Your goal: Word for word, print out all of the data, omitting every image.

====

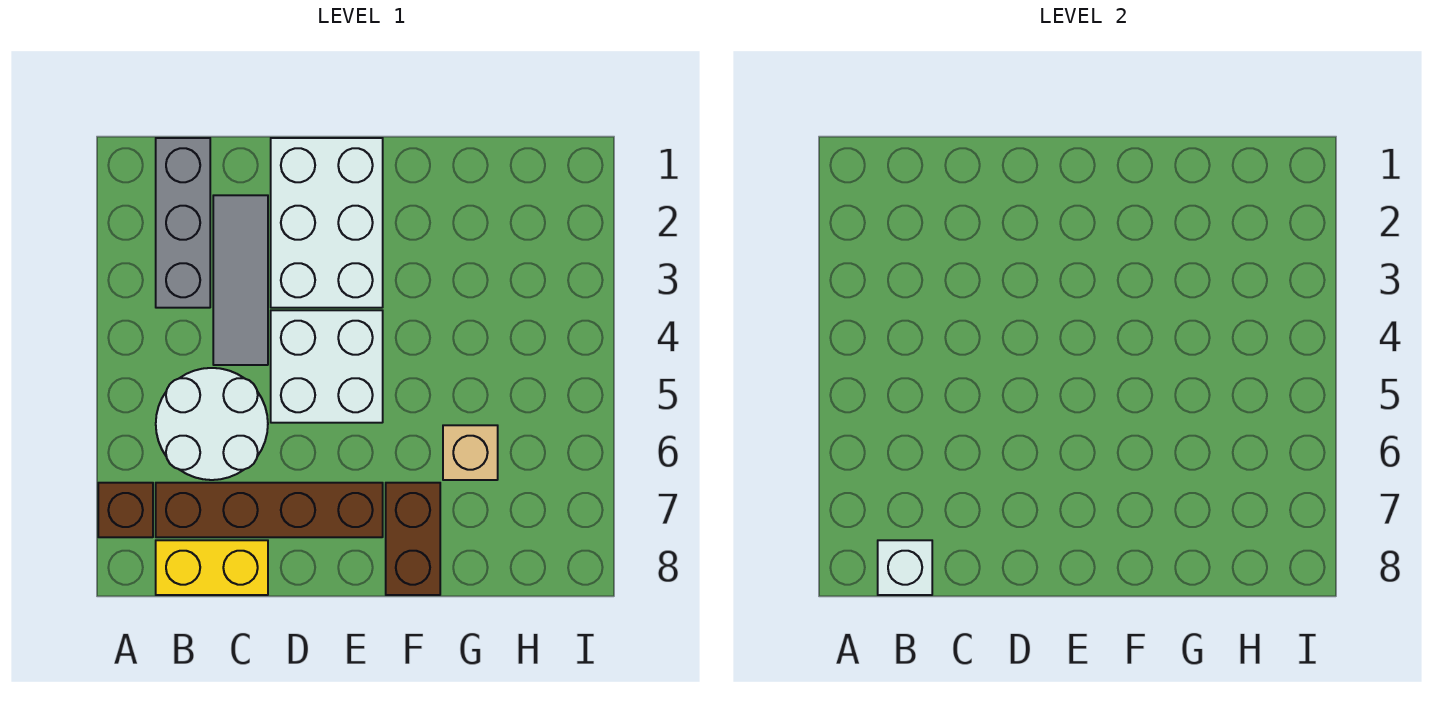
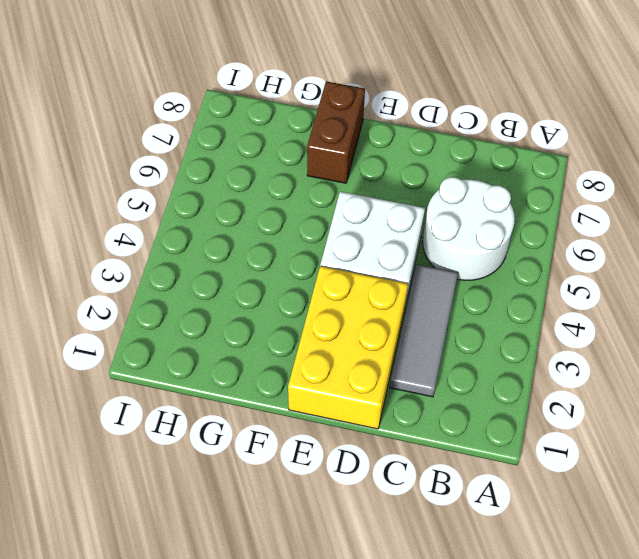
yellow brick D1:E3 level 1 -> white brick D1:E3 level 1
none -> brown brick A7 level 1
none -> grey brick B1:B3 level 1

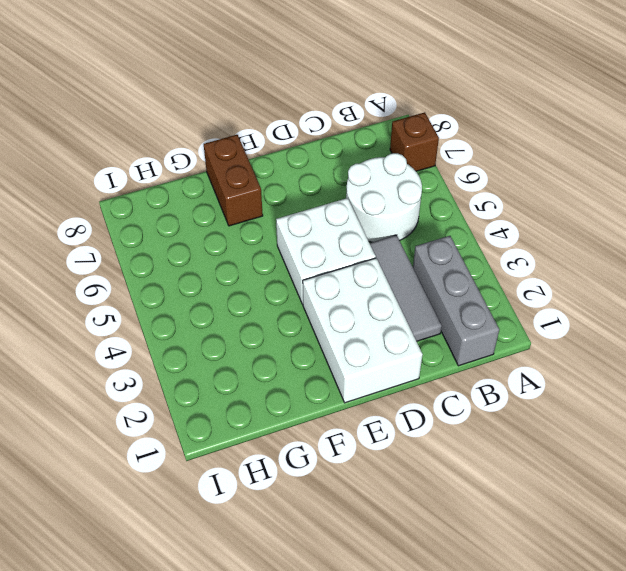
none -> brown brick B7:E7 level 1
none -> yellow brick B8:C8 level 1

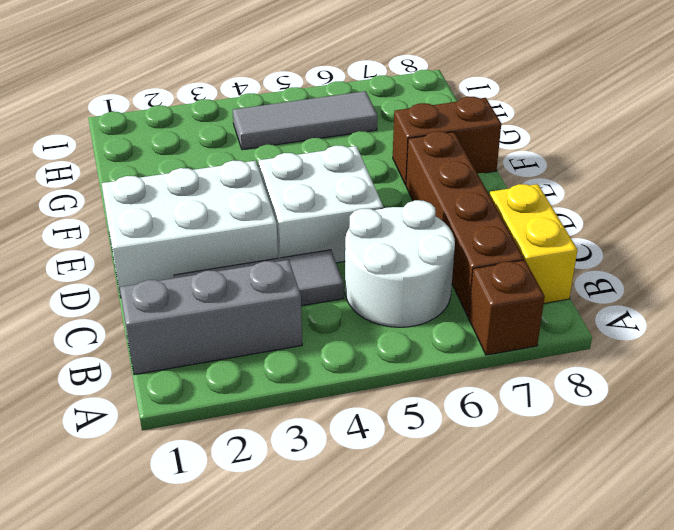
grey tile H4:H6 level 1 -> none
none -> tan brick G6 level 1
none -> white brick B8 level 2

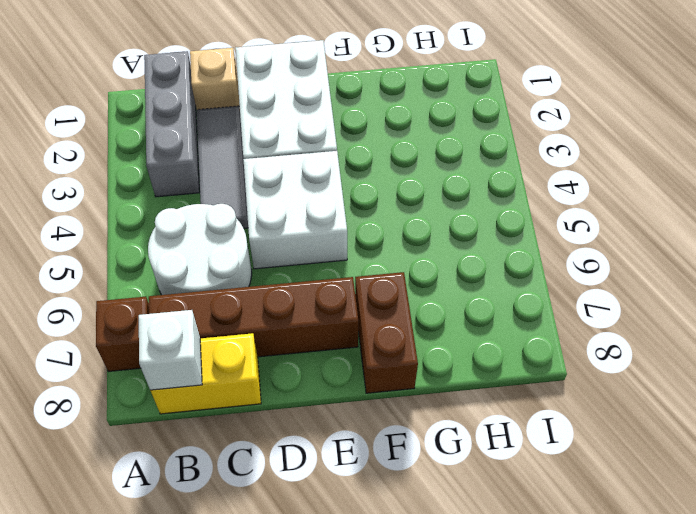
tan brick C1 level 1 -> tan brick G6 level 1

====

Solution:
yellow brick D1:E3 level 1 -> white brick D1:E3 level 1
none -> brown brick A7 level 1
none -> grey brick B1:B3 level 1

none -> brown brick B7:E7 level 1
none -> yellow brick B8:C8 level 1

grey tile H4:H6 level 1 -> none
none -> tan brick G6 level 1
none -> white brick B8 level 2

tan brick C1 level 1 -> tan brick G6 level 1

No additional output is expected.